— How to complete this task —
Give the data again exactly, without images.

— Data excerpt —
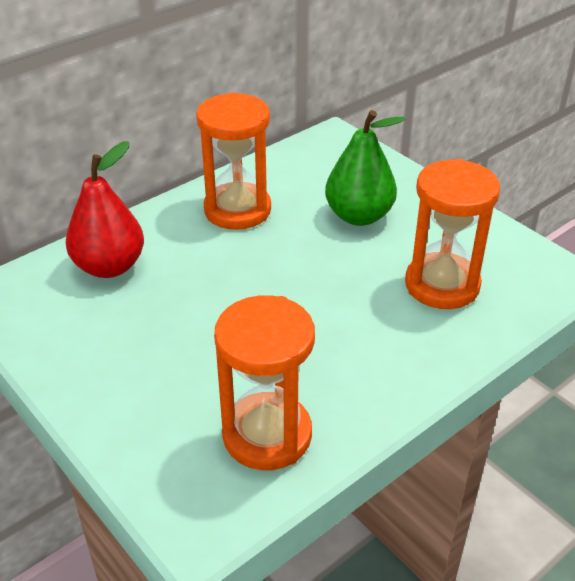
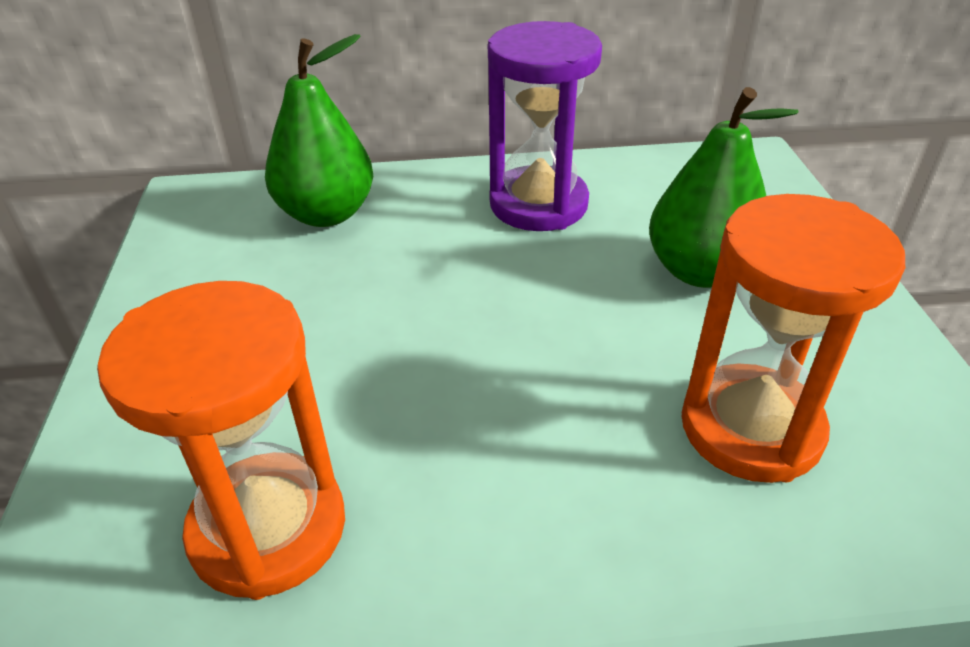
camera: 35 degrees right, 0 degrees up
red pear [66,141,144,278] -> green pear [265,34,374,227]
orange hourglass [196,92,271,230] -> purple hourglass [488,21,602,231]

— Answer —
camera: 35 degrees right, 0 degrees up
red pear [66,141,144,278] -> green pear [265,34,374,227]
orange hourglass [196,92,271,230] -> purple hourglass [488,21,602,231]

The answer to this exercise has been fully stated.